▶ What you need to do
Show each line of the listing in which the word "lime" occurs.

▶ Task input
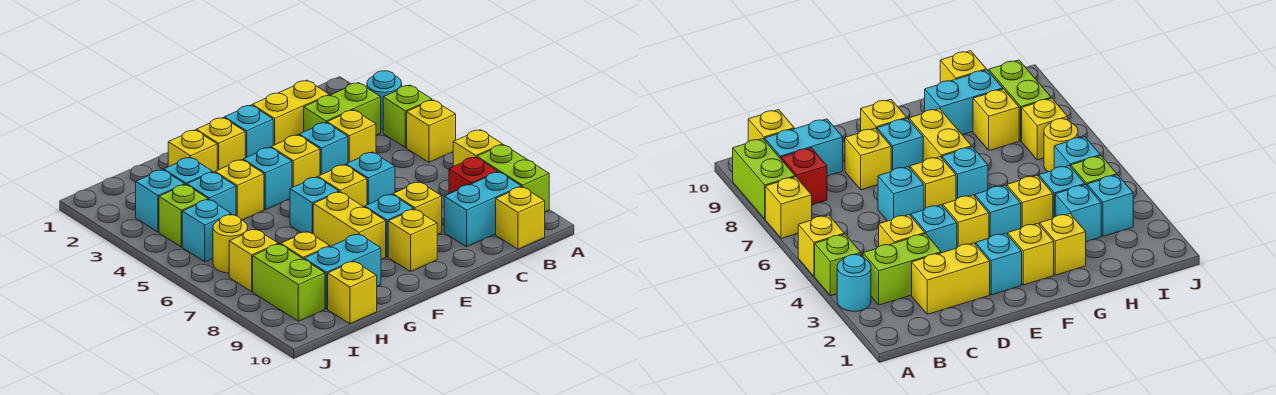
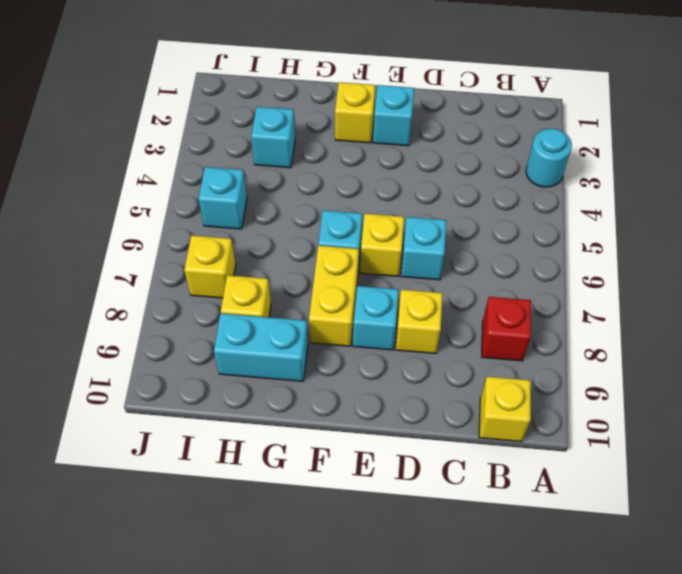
none -> lime brick A4 level 1
none -> yellow brick A5 level 1
none -> yellow brick A7 level 1
none -> lime brick A8:A9 level 1

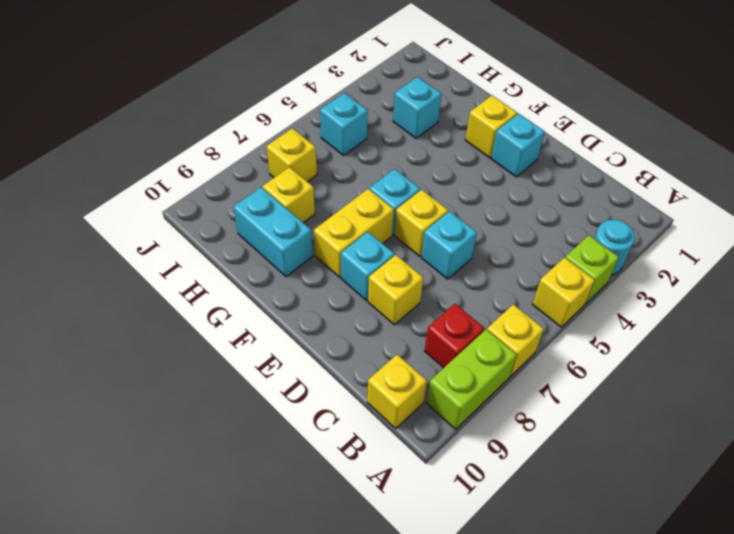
none -> lime brick B3:C3 level 1
none -> cyan brick B9:C9 level 1
none -> yellow brick C2:D2 level 1
none -> yellow brick C4 level 1

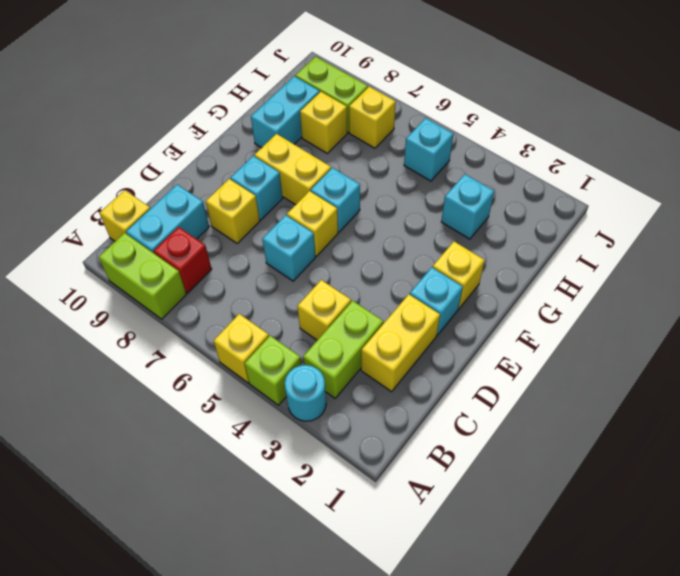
none -> yellow brick A7 level 1
none -> cyan brick D4 level 1
none -> yellow brick E4 level 1
none -> yellow brick E9 level 1

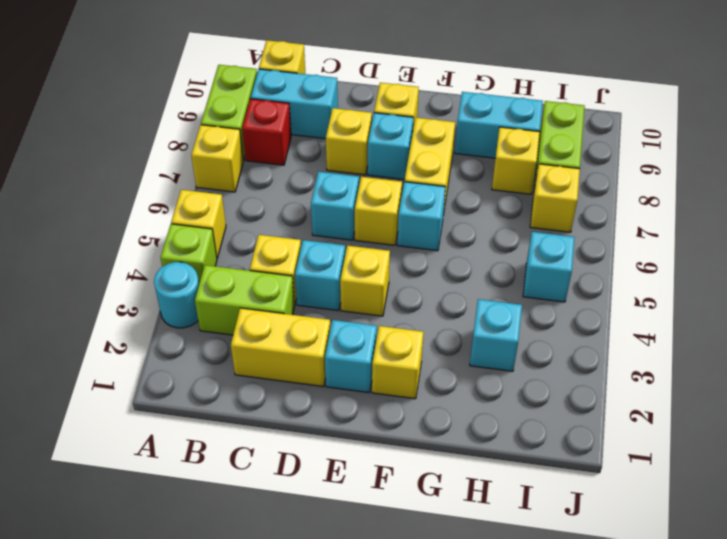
none -> cyan brick F4 level 1
none -> yellow brick G2 level 1
none -> yellow brick G4 level 1
none -> cyan brick H4 level 1

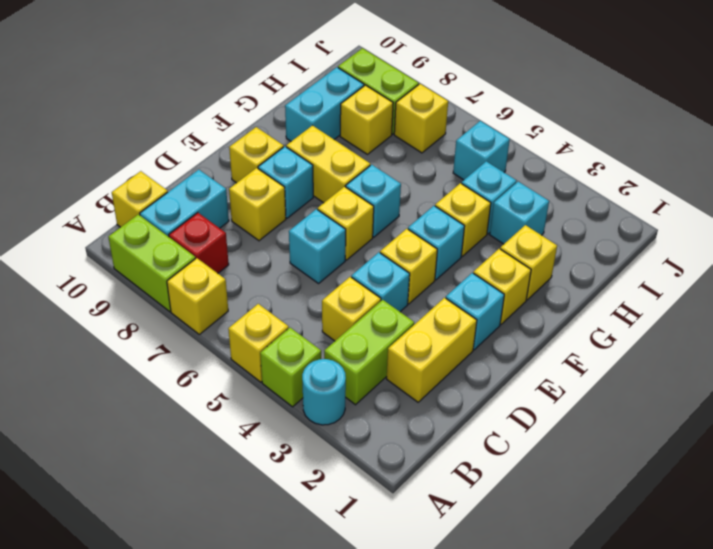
none -> yellow brick H10 level 1
none -> cyan brick I3 level 1
none -> lime brick I4 level 1
none -> yellow round brick I6 level 1

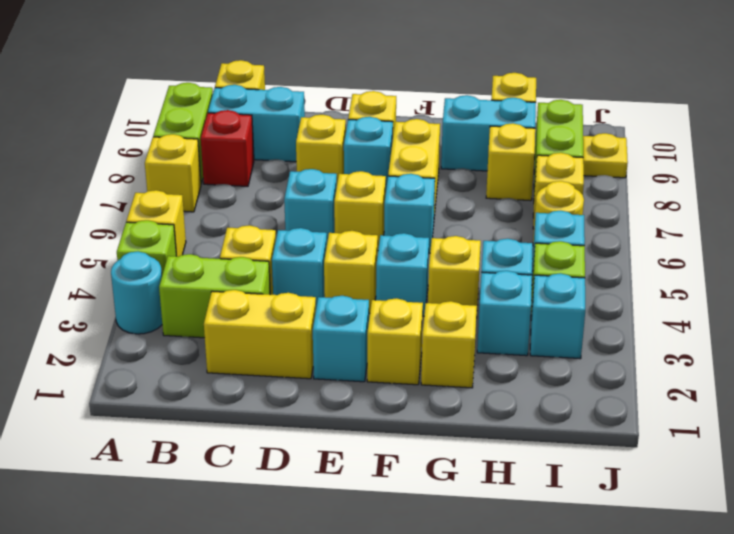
yellow plate J9 level 1 -> none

▶ Worked solution
none -> lime brick A4 level 1
none -> lime brick A8:A9 level 1
none -> lime brick B3:C3 level 1
none -> lime brick I4 level 1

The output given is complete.